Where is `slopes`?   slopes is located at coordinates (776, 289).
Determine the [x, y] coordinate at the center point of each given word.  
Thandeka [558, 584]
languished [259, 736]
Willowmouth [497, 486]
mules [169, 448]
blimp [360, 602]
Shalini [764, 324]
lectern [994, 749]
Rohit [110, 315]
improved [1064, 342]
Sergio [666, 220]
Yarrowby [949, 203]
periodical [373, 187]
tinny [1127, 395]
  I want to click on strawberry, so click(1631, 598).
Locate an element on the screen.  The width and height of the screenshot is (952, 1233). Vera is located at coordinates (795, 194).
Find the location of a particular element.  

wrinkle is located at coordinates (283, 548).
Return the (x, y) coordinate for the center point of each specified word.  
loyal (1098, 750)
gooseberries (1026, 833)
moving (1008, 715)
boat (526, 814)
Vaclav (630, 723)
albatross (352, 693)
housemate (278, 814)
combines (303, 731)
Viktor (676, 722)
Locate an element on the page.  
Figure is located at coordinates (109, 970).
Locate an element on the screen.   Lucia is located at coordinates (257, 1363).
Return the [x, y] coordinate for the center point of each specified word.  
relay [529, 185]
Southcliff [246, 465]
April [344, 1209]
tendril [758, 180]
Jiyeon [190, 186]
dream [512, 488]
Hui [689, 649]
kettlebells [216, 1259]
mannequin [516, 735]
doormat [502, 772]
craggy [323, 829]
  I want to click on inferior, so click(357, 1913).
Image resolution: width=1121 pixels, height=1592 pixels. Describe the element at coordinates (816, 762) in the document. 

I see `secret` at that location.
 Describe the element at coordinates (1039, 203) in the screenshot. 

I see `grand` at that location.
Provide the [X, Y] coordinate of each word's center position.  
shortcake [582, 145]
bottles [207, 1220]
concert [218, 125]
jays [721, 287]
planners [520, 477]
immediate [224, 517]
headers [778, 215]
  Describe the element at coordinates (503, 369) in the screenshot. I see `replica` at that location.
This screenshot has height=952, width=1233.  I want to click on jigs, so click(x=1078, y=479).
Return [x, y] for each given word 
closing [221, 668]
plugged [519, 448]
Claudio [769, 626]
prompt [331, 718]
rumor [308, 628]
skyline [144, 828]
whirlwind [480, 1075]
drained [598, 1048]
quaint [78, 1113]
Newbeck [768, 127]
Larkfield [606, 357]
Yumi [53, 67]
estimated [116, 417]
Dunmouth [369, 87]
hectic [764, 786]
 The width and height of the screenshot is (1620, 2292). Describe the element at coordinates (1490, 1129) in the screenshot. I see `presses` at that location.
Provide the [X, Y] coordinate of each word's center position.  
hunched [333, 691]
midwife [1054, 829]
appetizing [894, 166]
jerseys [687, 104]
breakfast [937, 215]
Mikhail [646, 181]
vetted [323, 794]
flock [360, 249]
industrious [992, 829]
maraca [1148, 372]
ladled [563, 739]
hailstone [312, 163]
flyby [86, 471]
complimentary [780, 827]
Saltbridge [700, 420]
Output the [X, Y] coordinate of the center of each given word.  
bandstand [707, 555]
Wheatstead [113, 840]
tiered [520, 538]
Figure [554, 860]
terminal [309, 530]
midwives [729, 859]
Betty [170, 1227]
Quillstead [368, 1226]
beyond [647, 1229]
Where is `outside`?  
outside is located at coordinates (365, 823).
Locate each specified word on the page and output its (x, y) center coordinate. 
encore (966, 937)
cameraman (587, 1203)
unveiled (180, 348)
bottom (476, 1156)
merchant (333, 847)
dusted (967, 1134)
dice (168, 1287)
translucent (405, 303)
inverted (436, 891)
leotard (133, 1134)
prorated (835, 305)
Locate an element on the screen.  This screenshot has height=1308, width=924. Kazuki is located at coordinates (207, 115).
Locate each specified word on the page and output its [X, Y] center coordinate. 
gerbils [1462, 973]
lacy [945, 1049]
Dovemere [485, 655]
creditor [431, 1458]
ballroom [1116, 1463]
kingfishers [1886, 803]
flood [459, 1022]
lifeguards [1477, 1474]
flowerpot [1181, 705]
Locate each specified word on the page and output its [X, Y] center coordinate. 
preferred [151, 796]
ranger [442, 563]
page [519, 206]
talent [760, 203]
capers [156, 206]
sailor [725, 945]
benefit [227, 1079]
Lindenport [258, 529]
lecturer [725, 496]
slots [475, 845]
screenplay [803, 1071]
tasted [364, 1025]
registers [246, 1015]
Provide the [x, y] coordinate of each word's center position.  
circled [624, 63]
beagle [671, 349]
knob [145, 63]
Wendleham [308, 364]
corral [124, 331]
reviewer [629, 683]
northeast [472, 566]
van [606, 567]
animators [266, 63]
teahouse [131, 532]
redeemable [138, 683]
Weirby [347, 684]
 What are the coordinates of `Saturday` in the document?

+-------+

[Directions for this task]: Reproduce every one of the records above verbatim, keeping each line unchanged.

[Written solution]:
Where is `slopes`?   slopes is located at coordinates (776, 289).
Determine the [x, y] coordinate at the center point of each given word.  
Thandeka [558, 584]
languished [259, 736]
Willowmouth [497, 486]
mules [169, 448]
blimp [360, 602]
Shalini [764, 324]
lectern [994, 749]
Rohit [110, 315]
improved [1064, 342]
Sergio [666, 220]
Yarrowby [949, 203]
periodical [373, 187]
tinny [1127, 395]
  I want to click on strawberry, so click(1631, 598).
Locate an element on the screen.  The width and height of the screenshot is (952, 1233). Vera is located at coordinates (795, 194).
Find the location of a particular element.  

wrinkle is located at coordinates (283, 548).
Return the (x, y) coordinate for the center point of each specified word.  
loyal (1098, 750)
gooseberries (1026, 833)
moving (1008, 715)
boat (526, 814)
Vaclav (630, 723)
albatross (352, 693)
housemate (278, 814)
combines (303, 731)
Viktor (676, 722)
Locate an element on the page.  
Figure is located at coordinates (109, 970).
Locate an element on the screen.   Lucia is located at coordinates (257, 1363).
Return the [x, y] coordinate for the center point of each specified word.  
relay [529, 185]
Southcliff [246, 465]
April [344, 1209]
tendril [758, 180]
Jiyeon [190, 186]
dream [512, 488]
Hui [689, 649]
kettlebells [216, 1259]
mannequin [516, 735]
doormat [502, 772]
craggy [323, 829]
  I want to click on inferior, so click(357, 1913).
Image resolution: width=1121 pixels, height=1592 pixels. Describe the element at coordinates (816, 762) in the document. 

I see `secret` at that location.
 Describe the element at coordinates (1039, 203) in the screenshot. 

I see `grand` at that location.
Provide the [X, Y] coordinate of each word's center position.  
shortcake [582, 145]
bottles [207, 1220]
concert [218, 125]
jays [721, 287]
planners [520, 477]
immediate [224, 517]
headers [778, 215]
  Describe the element at coordinates (503, 369) in the screenshot. I see `replica` at that location.
This screenshot has height=952, width=1233.  I want to click on jigs, so click(x=1078, y=479).
Return [x, y] for each given word 
closing [221, 668]
plugged [519, 448]
Claudio [769, 626]
prompt [331, 718]
rumor [308, 628]
skyline [144, 828]
whirlwind [480, 1075]
drained [598, 1048]
quaint [78, 1113]
Newbeck [768, 127]
Larkfield [606, 357]
Yumi [53, 67]
estimated [116, 417]
Dunmouth [369, 87]
hectic [764, 786]
 The width and height of the screenshot is (1620, 2292). Describe the element at coordinates (1490, 1129) in the screenshot. I see `presses` at that location.
Provide the [X, Y] coordinate of each word's center position.  
hunched [333, 691]
midwife [1054, 829]
appetizing [894, 166]
jerseys [687, 104]
breakfast [937, 215]
Mikhail [646, 181]
vetted [323, 794]
flock [360, 249]
industrious [992, 829]
maraca [1148, 372]
ladled [563, 739]
hailstone [312, 163]
flyby [86, 471]
complimentary [780, 827]
Saltbridge [700, 420]
Output the [X, Y] coordinate of the center of each given word.  
bandstand [707, 555]
Wheatstead [113, 840]
tiered [520, 538]
Figure [554, 860]
terminal [309, 530]
midwives [729, 859]
Betty [170, 1227]
Quillstead [368, 1226]
beyond [647, 1229]
Where is `outside`?  
outside is located at coordinates (365, 823).
Locate each specified word on the page and output its (x, y) center coordinate. 
encore (966, 937)
cameraman (587, 1203)
unveiled (180, 348)
bottom (476, 1156)
merchant (333, 847)
dusted (967, 1134)
dice (168, 1287)
translucent (405, 303)
inverted (436, 891)
leotard (133, 1134)
prorated (835, 305)
Locate an element on the screen.  This screenshot has height=1308, width=924. Kazuki is located at coordinates (207, 115).
Locate each specified word on the page and output its [X, Y] center coordinate. 
gerbils [1462, 973]
lacy [945, 1049]
Dovemere [485, 655]
creditor [431, 1458]
ballroom [1116, 1463]
kingfishers [1886, 803]
flood [459, 1022]
lifeguards [1477, 1474]
flowerpot [1181, 705]
Locate each specified word on the page and output its [X, Y] center coordinate. 
preferred [151, 796]
ranger [442, 563]
page [519, 206]
talent [760, 203]
capers [156, 206]
sailor [725, 945]
benefit [227, 1079]
Lindenport [258, 529]
lecturer [725, 496]
slots [475, 845]
screenplay [803, 1071]
tasted [364, 1025]
registers [246, 1015]
Provide the [x, y] coordinate of each word's center position.  
circled [624, 63]
beagle [671, 349]
knob [145, 63]
Wendleham [308, 364]
corral [124, 331]
reviewer [629, 683]
northeast [472, 566]
van [606, 567]
animators [266, 63]
teahouse [131, 532]
redeemable [138, 683]
Weirby [347, 684]
 What are the coordinates of `Saturday` in the document?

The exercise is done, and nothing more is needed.